(Data entries)
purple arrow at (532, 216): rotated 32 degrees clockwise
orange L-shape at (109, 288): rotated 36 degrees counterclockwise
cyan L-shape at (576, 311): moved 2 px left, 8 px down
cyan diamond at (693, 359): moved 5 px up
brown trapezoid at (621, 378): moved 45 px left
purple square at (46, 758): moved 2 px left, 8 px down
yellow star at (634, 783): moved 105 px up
---
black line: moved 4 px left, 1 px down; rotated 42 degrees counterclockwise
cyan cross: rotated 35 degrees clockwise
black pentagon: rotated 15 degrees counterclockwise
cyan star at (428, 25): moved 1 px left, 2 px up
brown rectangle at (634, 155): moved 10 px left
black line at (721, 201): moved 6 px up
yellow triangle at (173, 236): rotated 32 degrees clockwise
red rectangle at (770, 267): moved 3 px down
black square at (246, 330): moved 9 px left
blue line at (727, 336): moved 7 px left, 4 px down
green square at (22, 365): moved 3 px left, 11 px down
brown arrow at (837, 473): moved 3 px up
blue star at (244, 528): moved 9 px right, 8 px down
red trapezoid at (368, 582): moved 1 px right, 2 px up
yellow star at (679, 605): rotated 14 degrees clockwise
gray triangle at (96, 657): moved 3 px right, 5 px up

#### YOUR ASSIGNMENT:
Restate word for word only the lines above from the line containing "red trapezoid at" to the line containing "gray triangle at", both of them included.

#### RESULT FOR THIS TASK:
red trapezoid at (368, 582): moved 1 px right, 2 px up
yellow star at (679, 605): rotated 14 degrees clockwise
gray triangle at (96, 657): moved 3 px right, 5 px up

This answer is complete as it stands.